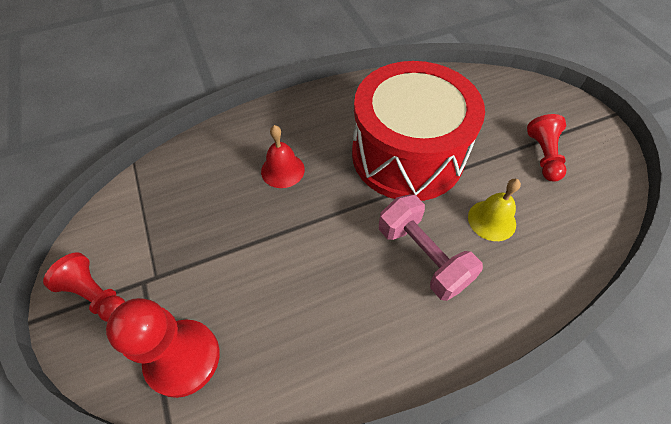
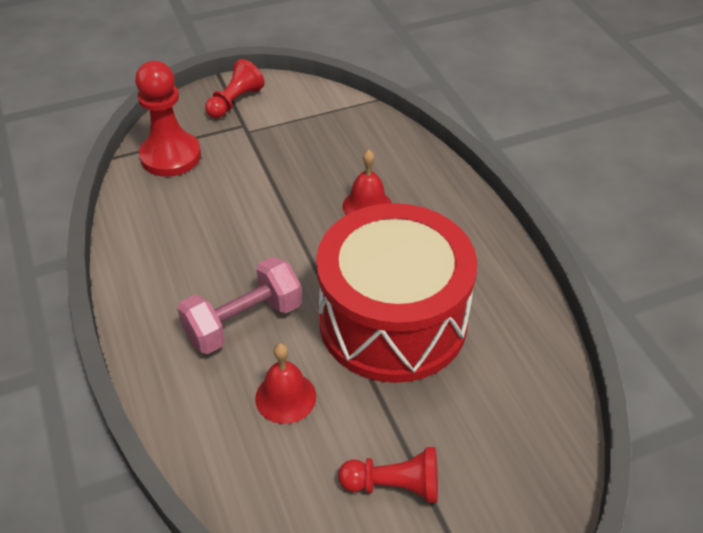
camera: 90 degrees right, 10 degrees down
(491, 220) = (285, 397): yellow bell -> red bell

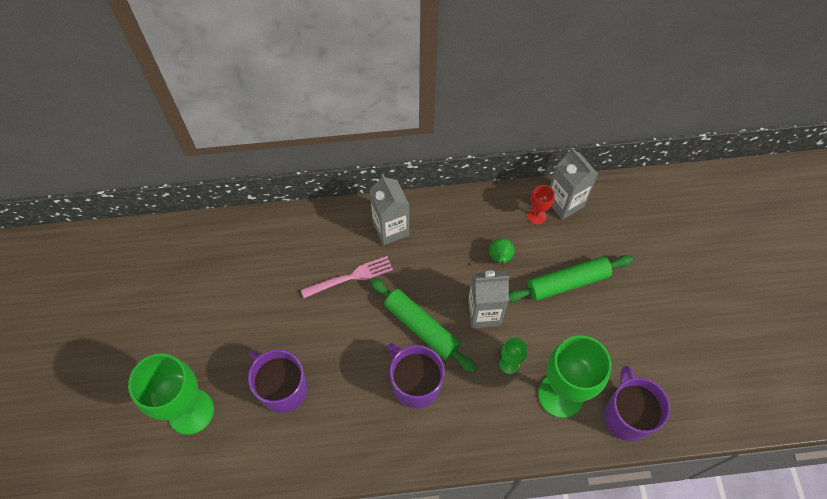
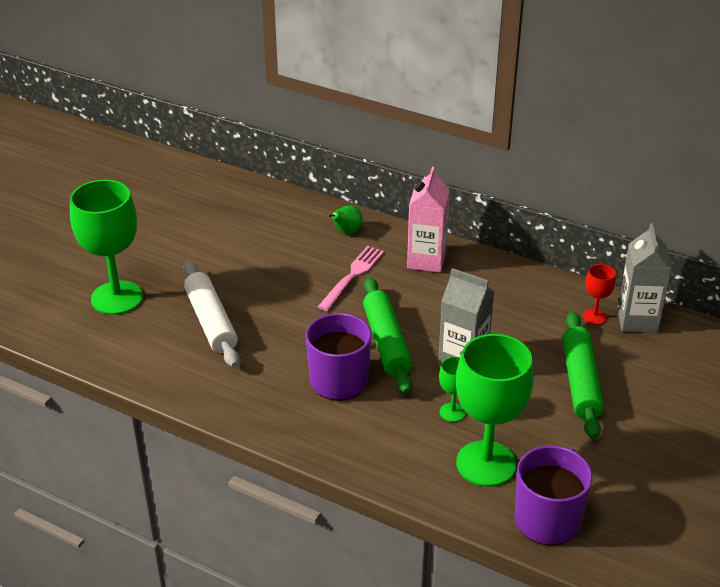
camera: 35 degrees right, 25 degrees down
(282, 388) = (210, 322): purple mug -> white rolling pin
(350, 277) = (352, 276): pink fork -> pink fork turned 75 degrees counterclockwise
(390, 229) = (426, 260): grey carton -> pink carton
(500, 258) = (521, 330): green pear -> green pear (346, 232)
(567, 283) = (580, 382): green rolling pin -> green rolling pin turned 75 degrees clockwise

──────────────────────────────

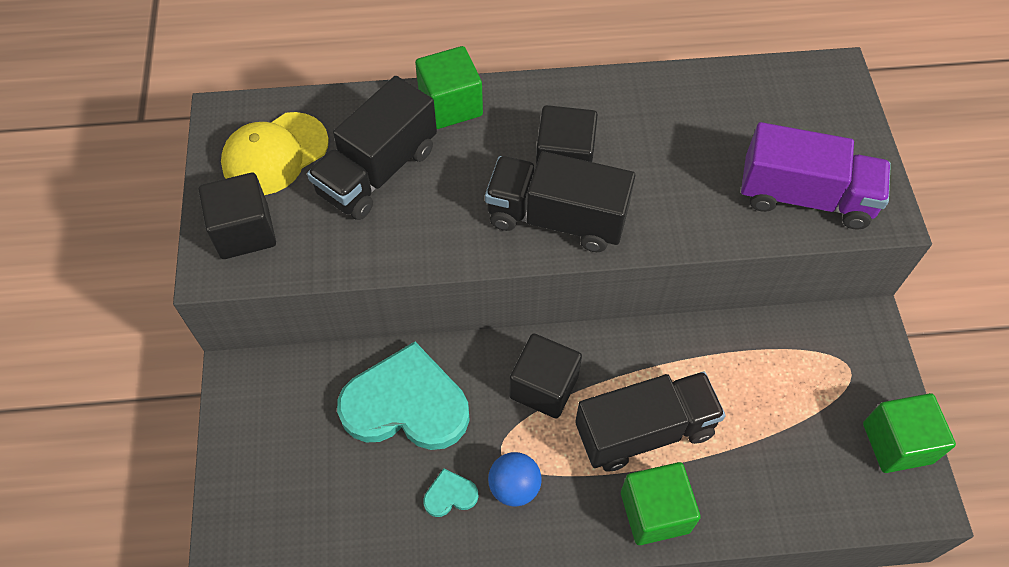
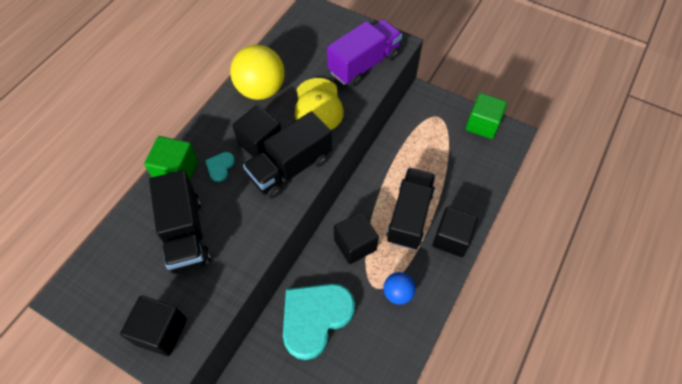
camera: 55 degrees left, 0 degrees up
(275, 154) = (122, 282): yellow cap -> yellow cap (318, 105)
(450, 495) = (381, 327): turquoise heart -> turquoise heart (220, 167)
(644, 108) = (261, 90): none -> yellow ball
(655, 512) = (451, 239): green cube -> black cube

──────────────────────────────

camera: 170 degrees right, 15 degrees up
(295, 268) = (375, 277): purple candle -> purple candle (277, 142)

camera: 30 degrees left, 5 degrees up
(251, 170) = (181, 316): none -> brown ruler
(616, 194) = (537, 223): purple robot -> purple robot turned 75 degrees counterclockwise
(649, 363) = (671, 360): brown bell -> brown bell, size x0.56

──────────────────────────────

TASK DETAILS – In your answer, include only the lines above starting at the line that holds "(295, 268) = (375, 277): purple" and ending at the line that holds "(649, 363) = (671, 360): brown", copied exactly.

THE COMPLETED TASK –
(295, 268) = (375, 277): purple candle -> purple candle (277, 142)

camera: 30 degrees left, 5 degrees up
(251, 170) = (181, 316): none -> brown ruler
(616, 194) = (537, 223): purple robot -> purple robot turned 75 degrees counterclockwise
(649, 363) = (671, 360): brown bell -> brown bell, size x0.56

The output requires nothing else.